__Source material__:
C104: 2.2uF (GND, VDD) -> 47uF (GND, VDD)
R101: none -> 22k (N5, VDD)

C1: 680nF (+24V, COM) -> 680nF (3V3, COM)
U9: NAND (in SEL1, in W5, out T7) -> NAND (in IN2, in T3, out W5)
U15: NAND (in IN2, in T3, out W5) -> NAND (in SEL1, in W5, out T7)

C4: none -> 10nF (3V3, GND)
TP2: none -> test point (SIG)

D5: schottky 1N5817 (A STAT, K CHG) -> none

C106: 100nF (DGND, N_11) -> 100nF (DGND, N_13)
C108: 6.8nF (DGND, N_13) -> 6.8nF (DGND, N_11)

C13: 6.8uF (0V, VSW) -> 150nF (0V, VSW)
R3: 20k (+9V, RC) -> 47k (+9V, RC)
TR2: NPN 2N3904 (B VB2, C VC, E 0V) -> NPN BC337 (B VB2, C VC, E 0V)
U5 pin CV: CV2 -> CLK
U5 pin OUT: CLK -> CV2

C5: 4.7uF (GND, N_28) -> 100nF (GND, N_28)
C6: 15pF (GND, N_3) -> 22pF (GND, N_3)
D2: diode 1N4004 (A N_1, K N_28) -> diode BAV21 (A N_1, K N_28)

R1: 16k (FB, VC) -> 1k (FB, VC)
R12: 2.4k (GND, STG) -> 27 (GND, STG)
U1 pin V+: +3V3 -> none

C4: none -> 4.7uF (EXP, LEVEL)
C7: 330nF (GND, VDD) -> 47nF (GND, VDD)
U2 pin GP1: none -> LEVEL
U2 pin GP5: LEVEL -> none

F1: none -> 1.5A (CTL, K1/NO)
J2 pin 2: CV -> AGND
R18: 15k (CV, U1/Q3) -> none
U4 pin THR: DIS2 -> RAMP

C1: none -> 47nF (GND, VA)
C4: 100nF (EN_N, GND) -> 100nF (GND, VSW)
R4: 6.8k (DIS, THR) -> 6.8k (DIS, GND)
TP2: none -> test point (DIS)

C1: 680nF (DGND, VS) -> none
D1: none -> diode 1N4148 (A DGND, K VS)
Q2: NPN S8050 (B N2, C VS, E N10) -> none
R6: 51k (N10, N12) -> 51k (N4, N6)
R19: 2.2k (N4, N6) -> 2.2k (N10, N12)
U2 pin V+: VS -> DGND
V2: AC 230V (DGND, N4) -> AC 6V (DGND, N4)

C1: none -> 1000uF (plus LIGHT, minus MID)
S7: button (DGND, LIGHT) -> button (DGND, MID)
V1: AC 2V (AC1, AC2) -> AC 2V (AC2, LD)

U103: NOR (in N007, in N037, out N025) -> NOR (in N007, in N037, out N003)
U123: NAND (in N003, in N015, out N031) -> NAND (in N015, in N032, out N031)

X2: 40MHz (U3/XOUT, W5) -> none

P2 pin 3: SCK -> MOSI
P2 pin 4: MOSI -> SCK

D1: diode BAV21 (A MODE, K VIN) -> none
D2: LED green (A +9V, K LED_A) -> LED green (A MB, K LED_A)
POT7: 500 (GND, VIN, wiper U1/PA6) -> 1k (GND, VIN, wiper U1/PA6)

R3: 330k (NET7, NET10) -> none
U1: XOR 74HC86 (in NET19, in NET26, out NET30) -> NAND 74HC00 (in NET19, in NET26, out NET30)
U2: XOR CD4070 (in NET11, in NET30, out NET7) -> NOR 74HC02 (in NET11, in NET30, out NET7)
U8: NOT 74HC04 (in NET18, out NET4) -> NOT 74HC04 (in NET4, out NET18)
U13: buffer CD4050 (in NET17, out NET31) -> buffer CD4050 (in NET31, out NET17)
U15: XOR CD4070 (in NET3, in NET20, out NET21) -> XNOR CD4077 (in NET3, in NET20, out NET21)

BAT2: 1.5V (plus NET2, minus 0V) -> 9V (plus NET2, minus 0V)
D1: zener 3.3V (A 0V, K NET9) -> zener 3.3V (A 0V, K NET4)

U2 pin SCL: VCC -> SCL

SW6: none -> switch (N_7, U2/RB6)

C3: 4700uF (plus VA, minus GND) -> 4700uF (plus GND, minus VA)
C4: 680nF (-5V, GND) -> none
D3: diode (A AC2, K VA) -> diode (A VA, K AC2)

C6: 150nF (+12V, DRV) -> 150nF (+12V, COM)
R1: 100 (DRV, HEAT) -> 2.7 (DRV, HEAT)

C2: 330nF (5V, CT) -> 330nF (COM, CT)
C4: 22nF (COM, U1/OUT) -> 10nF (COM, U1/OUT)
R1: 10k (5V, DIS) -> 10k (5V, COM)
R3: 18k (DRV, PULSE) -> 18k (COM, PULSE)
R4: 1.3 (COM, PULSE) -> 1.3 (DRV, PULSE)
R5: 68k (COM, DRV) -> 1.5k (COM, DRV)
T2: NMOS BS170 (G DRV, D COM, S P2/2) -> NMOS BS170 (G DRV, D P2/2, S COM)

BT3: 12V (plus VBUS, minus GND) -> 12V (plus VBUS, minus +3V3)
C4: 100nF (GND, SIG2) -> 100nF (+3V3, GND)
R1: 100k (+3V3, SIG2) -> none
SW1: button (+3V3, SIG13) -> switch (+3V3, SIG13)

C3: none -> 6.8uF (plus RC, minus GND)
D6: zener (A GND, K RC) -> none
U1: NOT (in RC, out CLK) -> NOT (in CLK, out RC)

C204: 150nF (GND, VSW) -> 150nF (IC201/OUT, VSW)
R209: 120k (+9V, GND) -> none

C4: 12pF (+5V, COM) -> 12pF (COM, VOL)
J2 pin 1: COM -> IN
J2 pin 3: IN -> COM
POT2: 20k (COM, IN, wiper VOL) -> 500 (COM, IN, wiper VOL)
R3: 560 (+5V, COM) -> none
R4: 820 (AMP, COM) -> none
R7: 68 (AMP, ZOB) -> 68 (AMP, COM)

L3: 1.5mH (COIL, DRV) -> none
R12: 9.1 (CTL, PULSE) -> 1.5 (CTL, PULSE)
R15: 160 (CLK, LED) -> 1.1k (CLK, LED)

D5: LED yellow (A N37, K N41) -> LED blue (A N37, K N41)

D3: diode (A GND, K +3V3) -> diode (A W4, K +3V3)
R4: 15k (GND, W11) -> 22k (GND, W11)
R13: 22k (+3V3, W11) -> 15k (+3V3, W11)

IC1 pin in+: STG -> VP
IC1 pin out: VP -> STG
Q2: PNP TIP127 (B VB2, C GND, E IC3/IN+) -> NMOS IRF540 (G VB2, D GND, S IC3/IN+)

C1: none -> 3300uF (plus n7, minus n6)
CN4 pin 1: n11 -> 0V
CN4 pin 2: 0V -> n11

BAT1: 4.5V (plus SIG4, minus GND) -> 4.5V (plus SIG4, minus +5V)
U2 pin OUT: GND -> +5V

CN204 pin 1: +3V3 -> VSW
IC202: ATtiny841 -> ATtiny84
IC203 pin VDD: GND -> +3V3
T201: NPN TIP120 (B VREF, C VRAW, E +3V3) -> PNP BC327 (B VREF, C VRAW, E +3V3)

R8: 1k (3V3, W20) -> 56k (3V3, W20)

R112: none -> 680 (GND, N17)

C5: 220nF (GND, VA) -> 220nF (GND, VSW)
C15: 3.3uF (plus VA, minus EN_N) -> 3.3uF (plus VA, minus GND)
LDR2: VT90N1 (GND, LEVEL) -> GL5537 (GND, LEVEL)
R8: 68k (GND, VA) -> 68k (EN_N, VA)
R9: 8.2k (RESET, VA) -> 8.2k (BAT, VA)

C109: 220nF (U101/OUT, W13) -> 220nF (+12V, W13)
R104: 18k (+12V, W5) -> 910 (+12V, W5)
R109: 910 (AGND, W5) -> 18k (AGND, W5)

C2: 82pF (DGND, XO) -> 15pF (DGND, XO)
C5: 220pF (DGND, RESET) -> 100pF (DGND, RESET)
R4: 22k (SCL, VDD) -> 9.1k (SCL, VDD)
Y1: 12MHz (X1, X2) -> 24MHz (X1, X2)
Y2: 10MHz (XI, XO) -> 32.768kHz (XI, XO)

__Problem description__: Search the data above for the word "point", then gather each line in which it appears.

__Answer to this exercise__:
TP2: none -> test point (SIG)
TP2: none -> test point (DIS)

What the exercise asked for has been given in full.